* [Work required]:
In your copy, reproduce the entries exactly as they are, minus the images.

[Dataset entries]
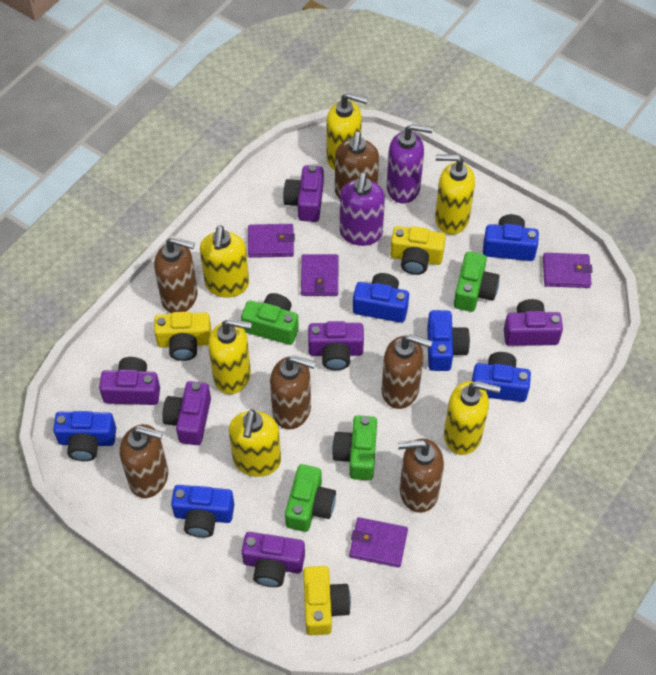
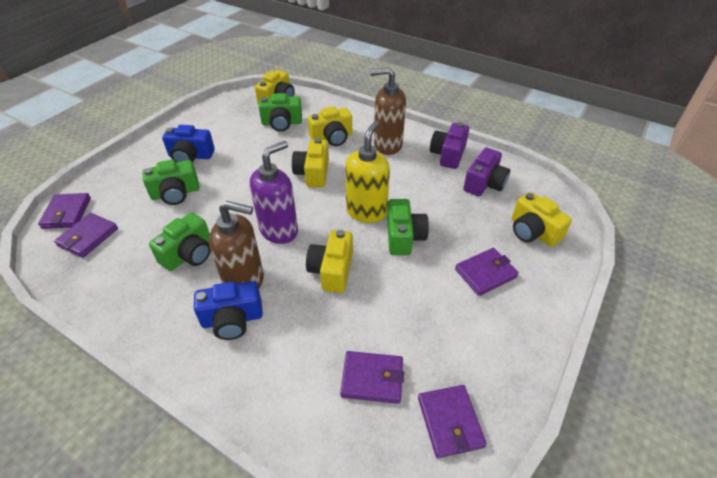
blue camera: 6 -> 2
brown soap dispenser: 6 -> 2
purple camera: 6 -> 2
purple soap dispenser: 2 -> 1
purple wallet: 4 -> 5
yellow camera: 3 -> 5
yellow soap dispenser: 6 -> 1

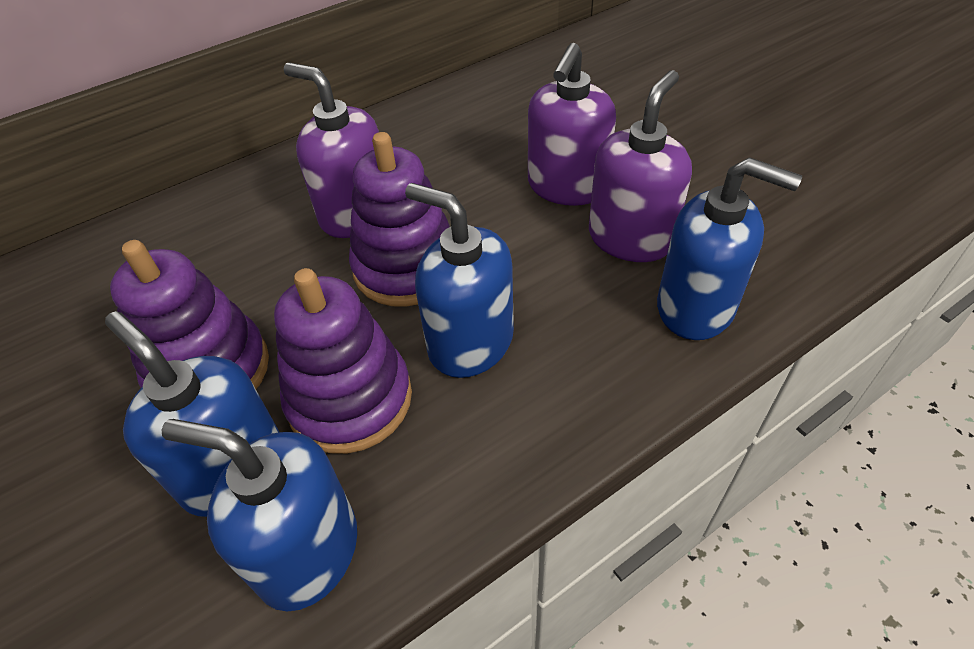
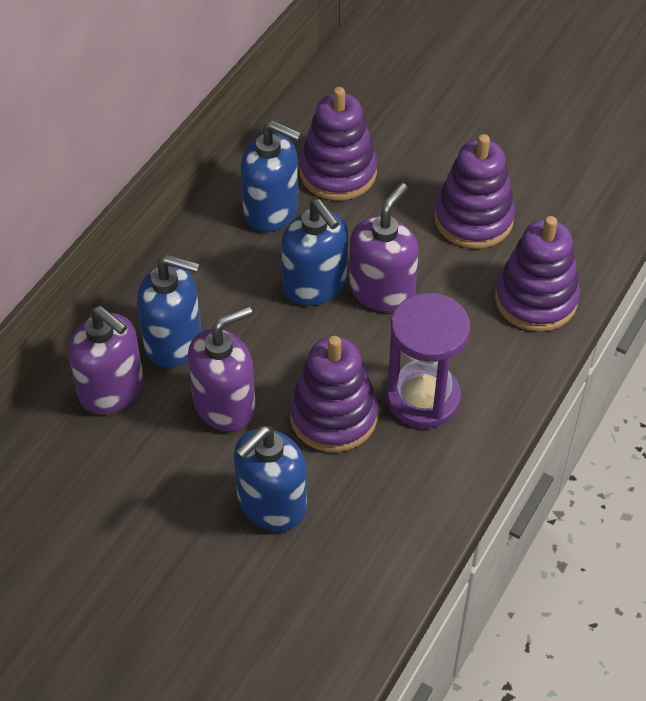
purple hourglass: 0 -> 1
purple stacking toy: 3 -> 4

* [Response area]:
blue camera: 6 -> 2
brown soap dispenser: 6 -> 2
purple camera: 6 -> 2
purple soap dispenser: 2 -> 1
purple wallet: 4 -> 5
yellow camera: 3 -> 5
yellow soap dispenser: 6 -> 1

purple hourglass: 0 -> 1
purple stacking toy: 3 -> 4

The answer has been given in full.